(INPUT FOR THIS TASK)
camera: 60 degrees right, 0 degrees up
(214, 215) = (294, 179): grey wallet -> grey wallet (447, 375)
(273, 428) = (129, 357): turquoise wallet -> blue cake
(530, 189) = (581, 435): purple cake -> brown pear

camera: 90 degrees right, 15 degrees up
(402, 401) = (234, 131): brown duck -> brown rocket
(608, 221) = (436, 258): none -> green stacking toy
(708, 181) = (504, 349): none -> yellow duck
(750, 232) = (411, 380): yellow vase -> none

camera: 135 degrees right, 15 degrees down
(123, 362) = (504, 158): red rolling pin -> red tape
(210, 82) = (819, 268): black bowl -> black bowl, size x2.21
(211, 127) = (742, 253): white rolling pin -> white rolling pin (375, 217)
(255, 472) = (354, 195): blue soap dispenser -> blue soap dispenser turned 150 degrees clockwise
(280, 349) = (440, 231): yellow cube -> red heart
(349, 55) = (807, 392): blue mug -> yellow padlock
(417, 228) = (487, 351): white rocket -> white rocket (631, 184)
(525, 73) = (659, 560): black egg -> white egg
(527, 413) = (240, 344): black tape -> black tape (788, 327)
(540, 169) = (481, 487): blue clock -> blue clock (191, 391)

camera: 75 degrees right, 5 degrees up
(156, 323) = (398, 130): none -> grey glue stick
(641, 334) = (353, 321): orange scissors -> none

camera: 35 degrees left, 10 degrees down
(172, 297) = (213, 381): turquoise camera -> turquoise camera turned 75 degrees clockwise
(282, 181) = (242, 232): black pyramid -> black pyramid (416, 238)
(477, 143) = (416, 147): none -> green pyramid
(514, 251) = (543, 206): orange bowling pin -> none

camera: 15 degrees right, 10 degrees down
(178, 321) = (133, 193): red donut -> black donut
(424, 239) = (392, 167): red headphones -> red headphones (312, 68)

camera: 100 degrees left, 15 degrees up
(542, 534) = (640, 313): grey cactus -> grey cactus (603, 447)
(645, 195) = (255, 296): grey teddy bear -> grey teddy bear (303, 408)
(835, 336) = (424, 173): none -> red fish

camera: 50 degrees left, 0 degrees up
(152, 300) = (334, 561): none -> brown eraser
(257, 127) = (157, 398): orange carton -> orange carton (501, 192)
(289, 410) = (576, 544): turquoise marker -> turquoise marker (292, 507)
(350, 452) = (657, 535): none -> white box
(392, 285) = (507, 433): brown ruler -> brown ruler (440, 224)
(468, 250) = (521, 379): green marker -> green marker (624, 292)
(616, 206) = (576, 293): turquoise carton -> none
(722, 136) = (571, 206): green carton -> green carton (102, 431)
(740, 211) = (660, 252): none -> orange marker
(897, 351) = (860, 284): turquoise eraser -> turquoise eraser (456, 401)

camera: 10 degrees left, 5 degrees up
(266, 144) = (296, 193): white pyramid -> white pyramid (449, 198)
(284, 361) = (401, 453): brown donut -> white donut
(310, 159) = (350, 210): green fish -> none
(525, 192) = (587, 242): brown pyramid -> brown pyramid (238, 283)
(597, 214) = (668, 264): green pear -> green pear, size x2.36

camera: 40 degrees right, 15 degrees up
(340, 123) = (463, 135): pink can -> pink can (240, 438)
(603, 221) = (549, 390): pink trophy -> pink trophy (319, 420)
(End INPUT FOR THIS TASK)
**PROBLEM DETAILS**
Repeat, exactly as they stand above, the lines from the line with "(645, 195) = (255, 296): grey" to the line with "(266, 144) = (296, 193): white", both lines included.

**EXPECTED ANSWER**
(645, 195) = (255, 296): grey teddy bear -> grey teddy bear (303, 408)
(835, 336) = (424, 173): none -> red fish

camera: 50 degrees left, 0 degrees up
(152, 300) = (334, 561): none -> brown eraser
(257, 127) = (157, 398): orange carton -> orange carton (501, 192)
(289, 410) = (576, 544): turquoise marker -> turquoise marker (292, 507)
(350, 452) = (657, 535): none -> white box
(392, 285) = (507, 433): brown ruler -> brown ruler (440, 224)
(468, 250) = (521, 379): green marker -> green marker (624, 292)
(616, 206) = (576, 293): turquoise carton -> none
(722, 136) = (571, 206): green carton -> green carton (102, 431)
(740, 211) = (660, 252): none -> orange marker
(897, 351) = (860, 284): turquoise eraser -> turquoise eraser (456, 401)

camera: 10 degrees left, 5 degrees up
(266, 144) = (296, 193): white pyramid -> white pyramid (449, 198)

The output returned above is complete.